### Problem to work on
Leave out the pictures and retype all the entries below exactly.

### Data to examine

[Start of Attachment]

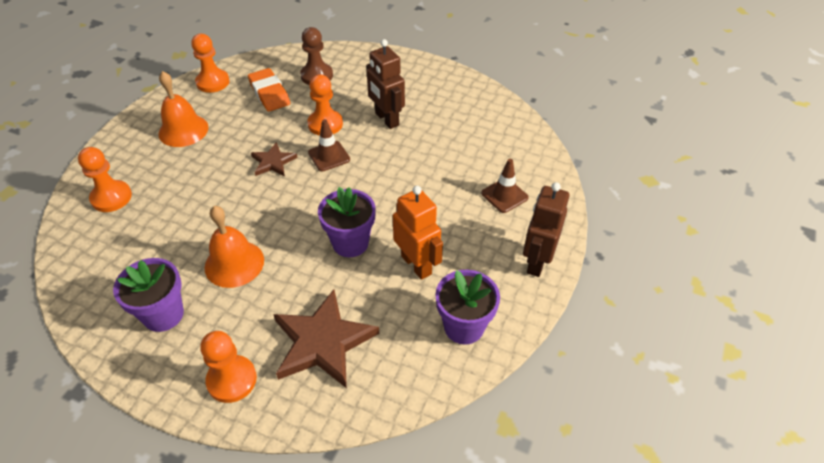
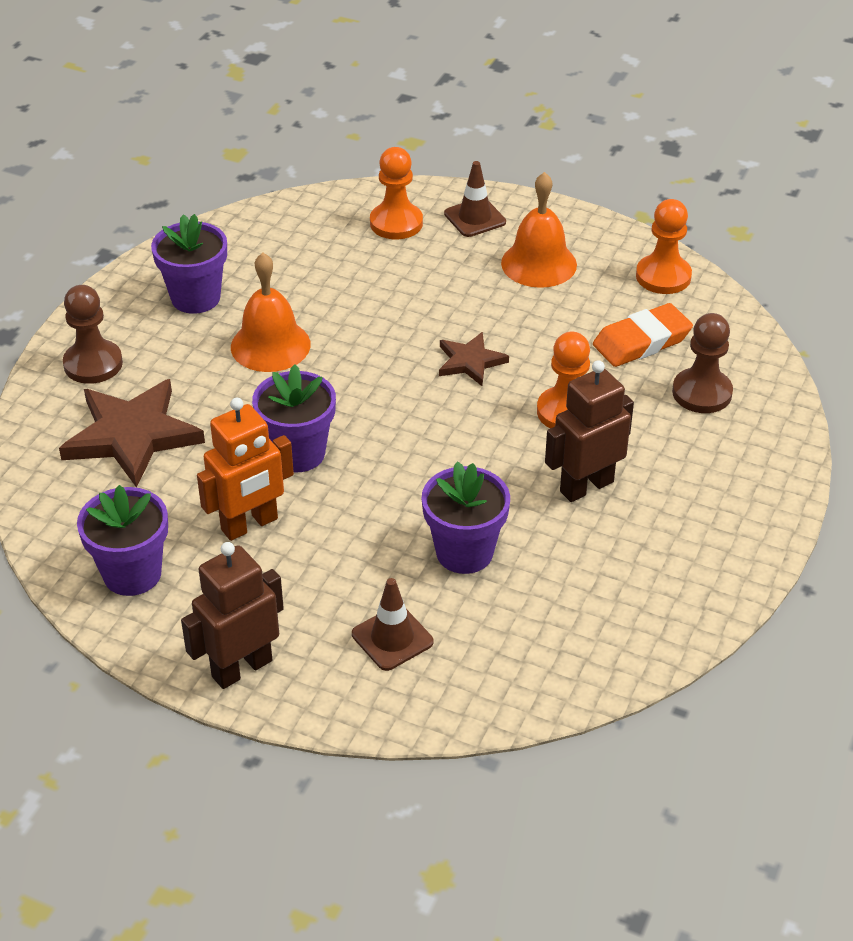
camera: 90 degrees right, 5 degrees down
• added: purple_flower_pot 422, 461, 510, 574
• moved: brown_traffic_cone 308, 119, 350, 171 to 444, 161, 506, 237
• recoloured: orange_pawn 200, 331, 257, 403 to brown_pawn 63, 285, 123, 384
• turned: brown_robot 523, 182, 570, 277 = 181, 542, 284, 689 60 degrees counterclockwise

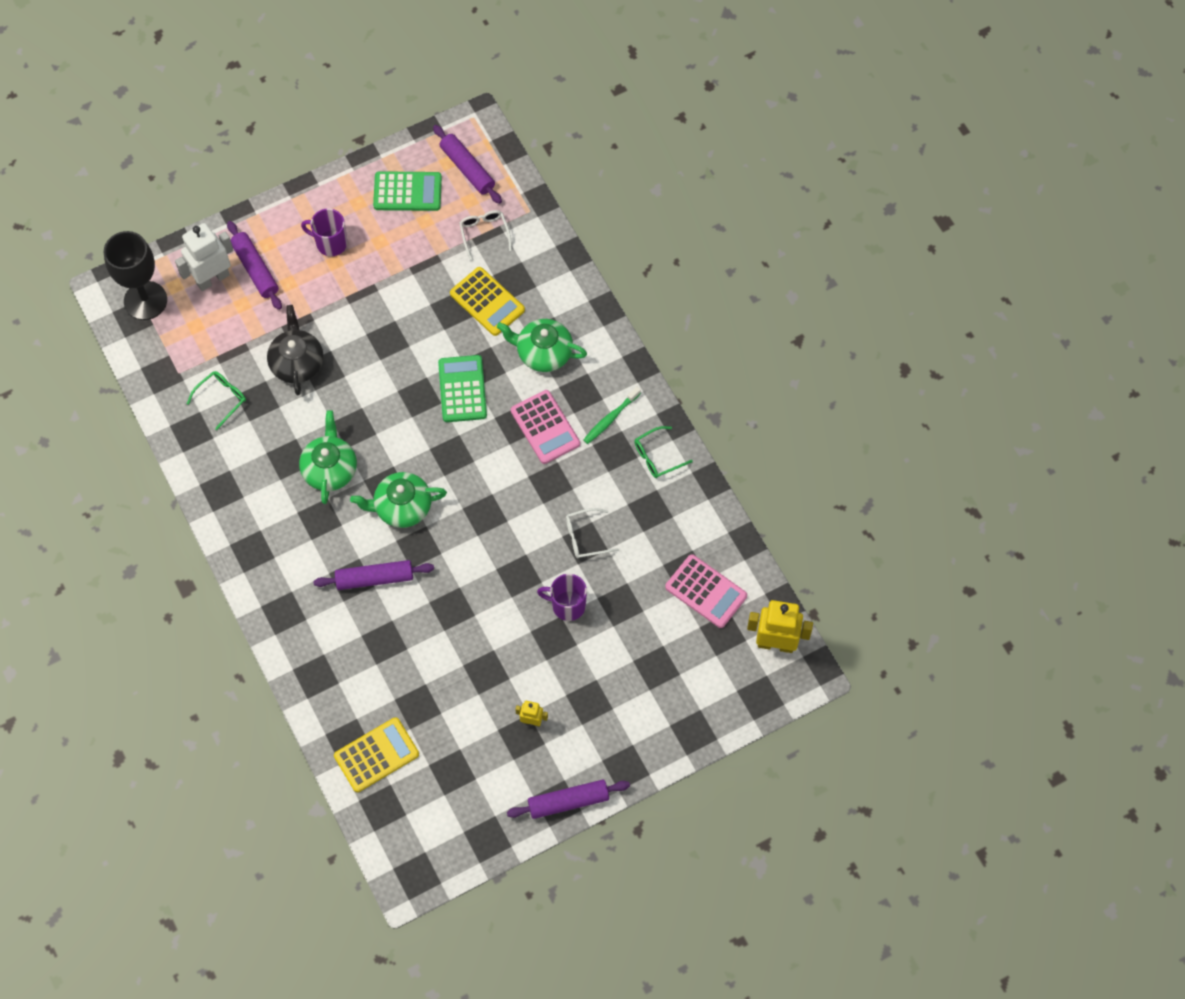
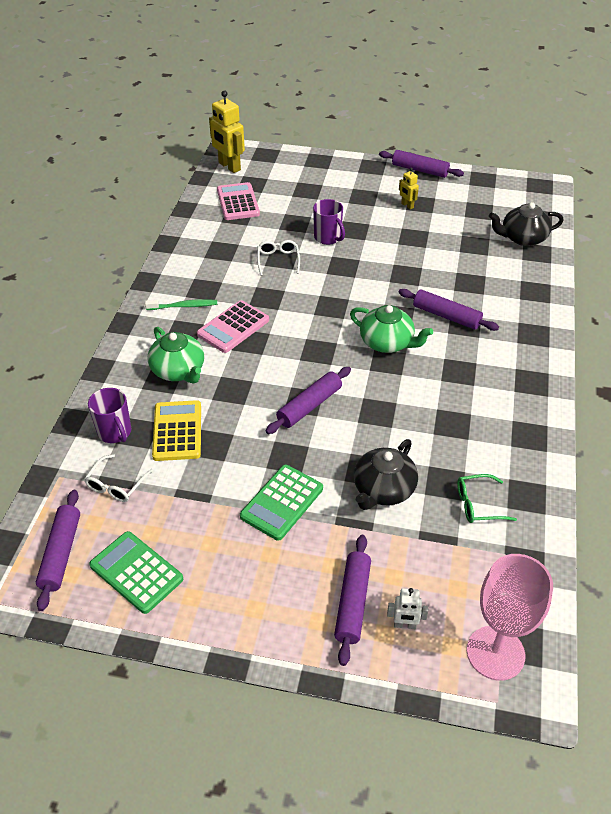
camera: 140 degrees left, 20 degrees down
• removed: green_teapot 299, 410, 357, 504
• removed: green_glasses 634, 426, 693, 478
• added: purple_rolling_pin 266, 367, 351, 434
• moved: purple_mug 301, 208, 347, 256 to 88, 388, 131, 443
• moved: green_calculator 438, 355, 487, 422 to 240, 465, 323, 541
• replaced: yellow_calculator 334, 717, 419, 792 to black_teapot 489, 202, 564, 246
• recoloured: black_goblet 104, 231, 167, 320 to pink_goblet 467, 554, 553, 681
• turned: pink_calculator 511, 390, 580, 464 = 197, 300, 269, 353 150 degrees counterclockwise
• turned: white_glasses 566, 508, 619, 559 = 257, 240, 300, 276 120 degrees counterclockwise
• resized: white_robot 175, 223, 234, 291 = 387, 588, 428, 629 x0.51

[End of Attachment]

### Answer to this task
camera: 90 degrees right, 5 degrees down
• added: purple_flower_pot 422, 461, 510, 574
• moved: brown_traffic_cone 308, 119, 350, 171 to 444, 161, 506, 237
• recoloured: orange_pawn 200, 331, 257, 403 to brown_pawn 63, 285, 123, 384
• turned: brown_robot 523, 182, 570, 277 = 181, 542, 284, 689 60 degrees counterclockwise

camera: 140 degrees left, 20 degrees down
• removed: green_teapot 299, 410, 357, 504
• removed: green_glasses 634, 426, 693, 478
• added: purple_rolling_pin 266, 367, 351, 434
• moved: purple_mug 301, 208, 347, 256 to 88, 388, 131, 443
• moved: green_calculator 438, 355, 487, 422 to 240, 465, 323, 541
• replaced: yellow_calculator 334, 717, 419, 792 to black_teapot 489, 202, 564, 246
• recoloured: black_goblet 104, 231, 167, 320 to pink_goblet 467, 554, 553, 681
• turned: pink_calculator 511, 390, 580, 464 = 197, 300, 269, 353 150 degrees counterclockwise
• turned: white_glasses 566, 508, 619, 559 = 257, 240, 300, 276 120 degrees counterclockwise
• resized: white_robot 175, 223, 234, 291 = 387, 588, 428, 629 x0.51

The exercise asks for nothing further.